> [Problem]: Word for word, write the lines below out again, with no pictures.

-------------------------

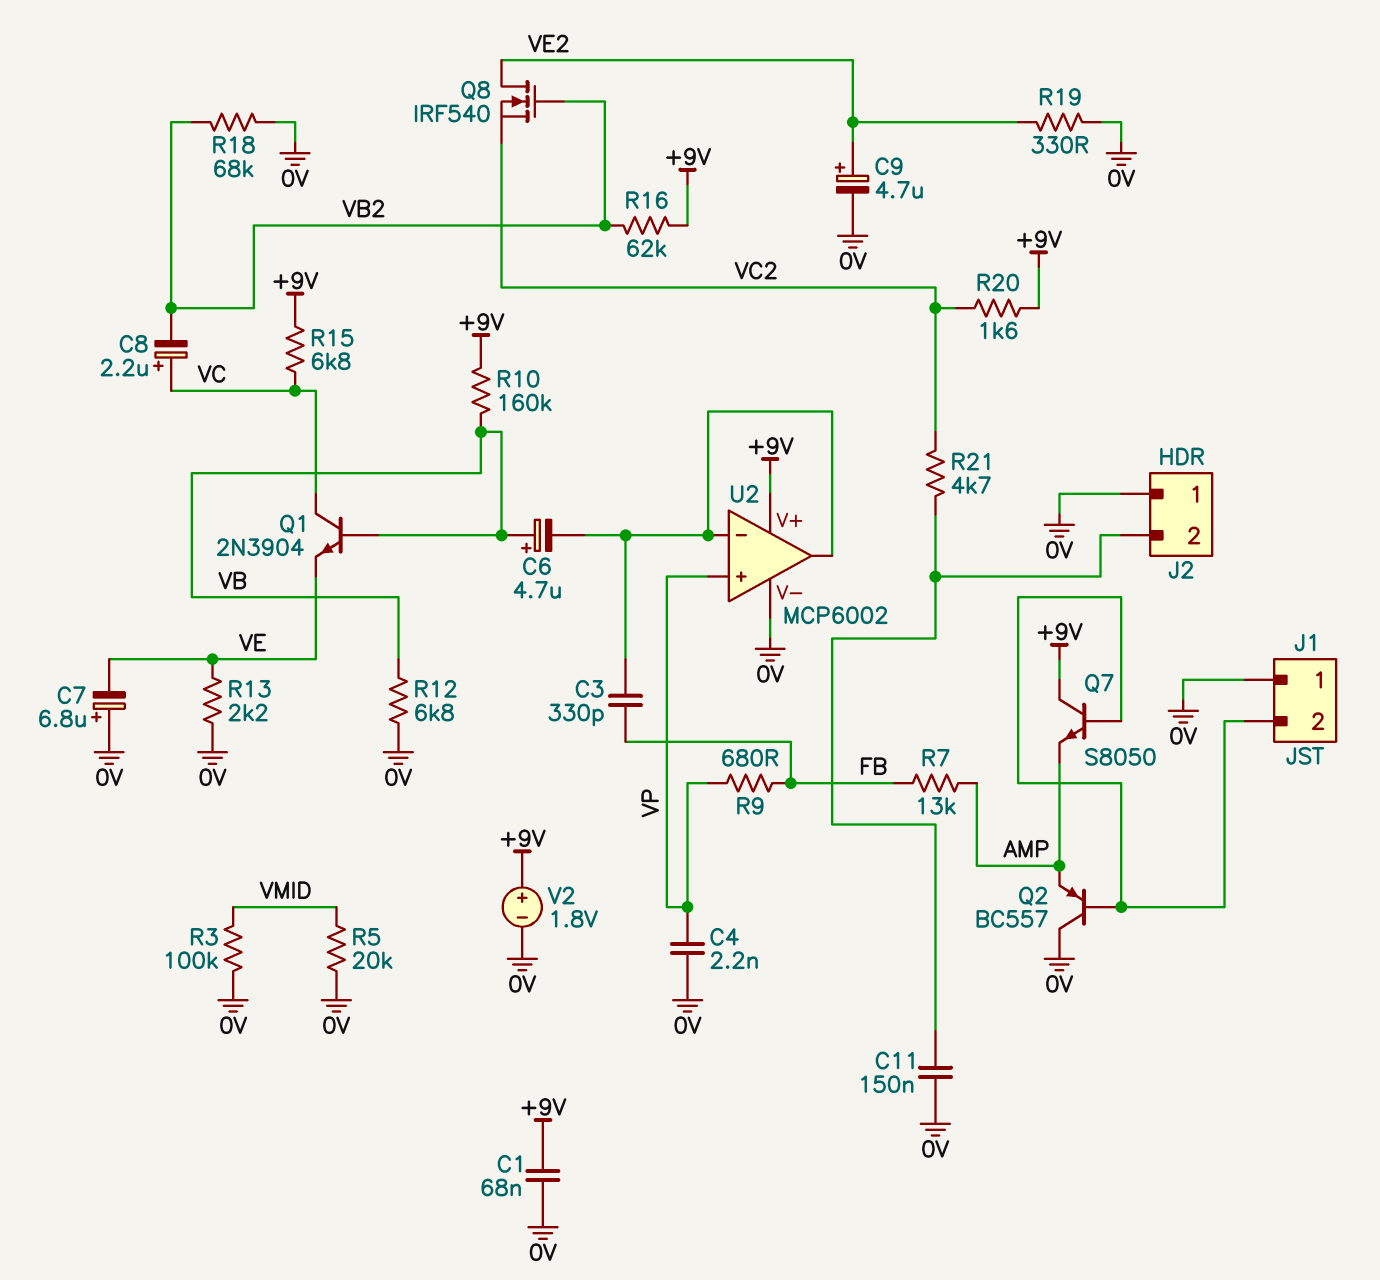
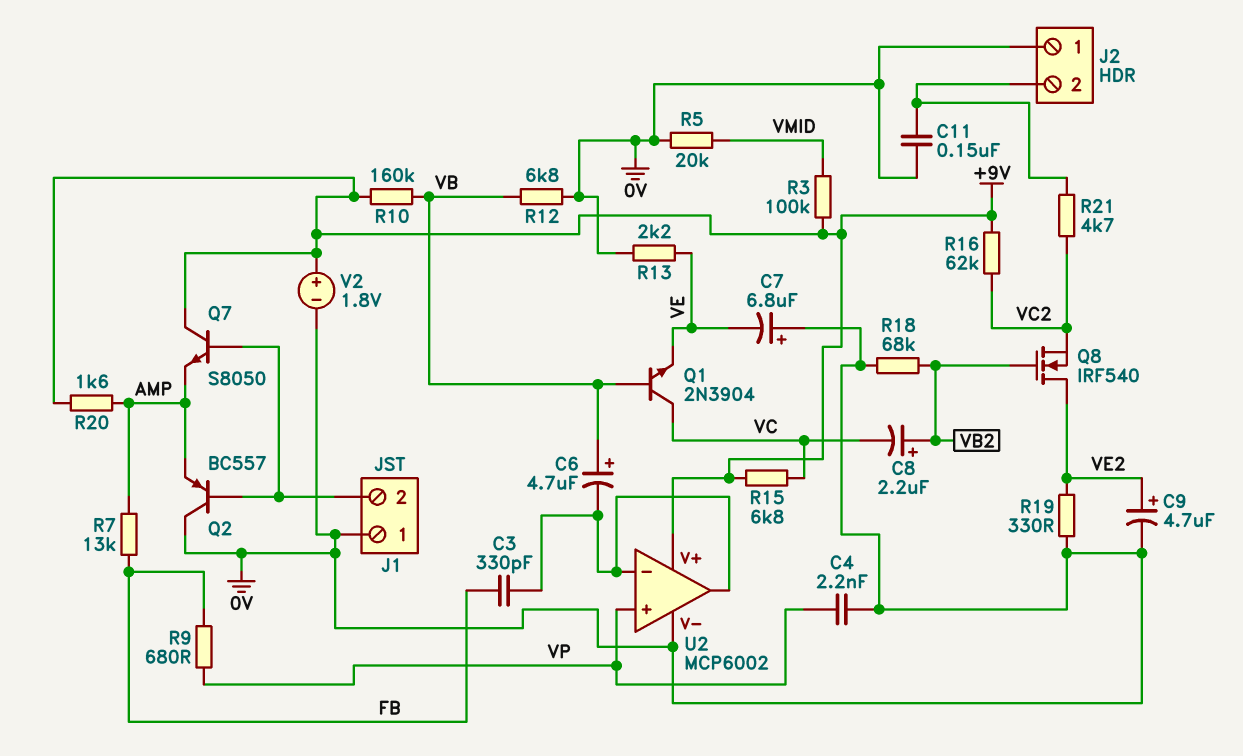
C1: 68nF (+9V, 0V) -> none
C8: 2.2uF (plus VC, minus VB2) -> 2.2uF (plus VB2, minus VC)
R3: 100k (0V, VMID) -> 100k (+9V, VMID)
R16: 62k (+9V, VB2) -> 62k (+9V, VC2)
R20: 1.6k (+9V, VC2) -> 1.6k (+9V, AMP)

-------------------------

> [Your response]:
C1: 68nF (+9V, 0V) -> none
C8: 2.2uF (plus VC, minus VB2) -> 2.2uF (plus VB2, minus VC)
R3: 100k (0V, VMID) -> 100k (+9V, VMID)
R16: 62k (+9V, VB2) -> 62k (+9V, VC2)
R20: 1.6k (+9V, VC2) -> 1.6k (+9V, AMP)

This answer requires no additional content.